| PROBLEM TO SOLVE |
Reproduce the whole listing that follows, character for character, and drop the images.
Start of DATA BELOW
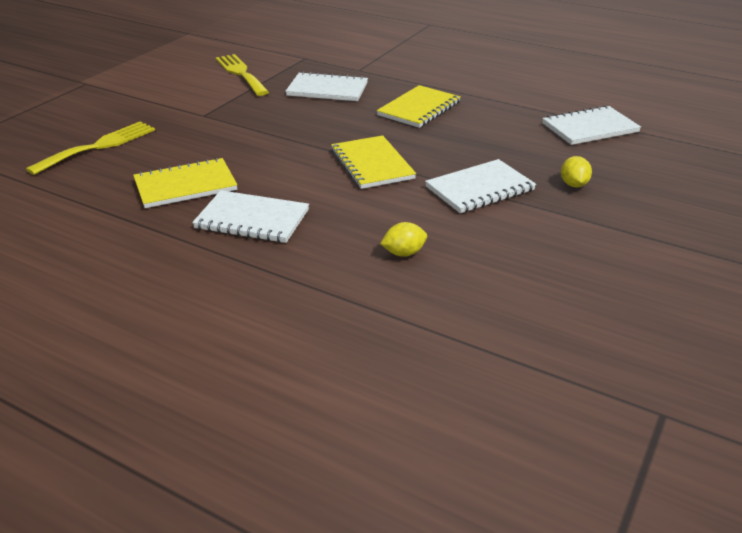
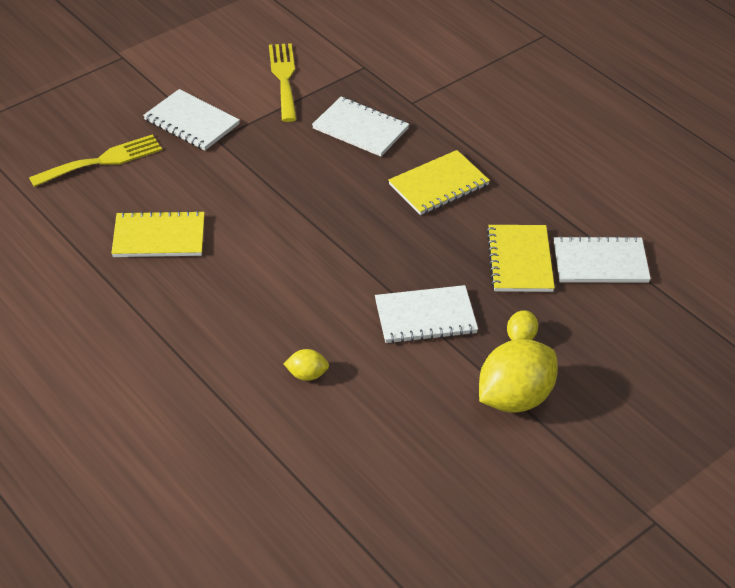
camera: 20 degrees right, 10 degrees up
white notebook [192,190,309,243] -> white notebook moved to [143,89,240,151]
yellow notebook [331,135,416,189] -> yellow notebook moved to [487,225,555,292]
none -> yellow lemon [479,339,558,413]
End of DATA BELOW
| EXERCISE SOLUTION |
camera: 20 degrees right, 10 degrees up
white notebook [192,190,309,243] -> white notebook moved to [143,89,240,151]
yellow notebook [331,135,416,189] -> yellow notebook moved to [487,225,555,292]
none -> yellow lemon [479,339,558,413]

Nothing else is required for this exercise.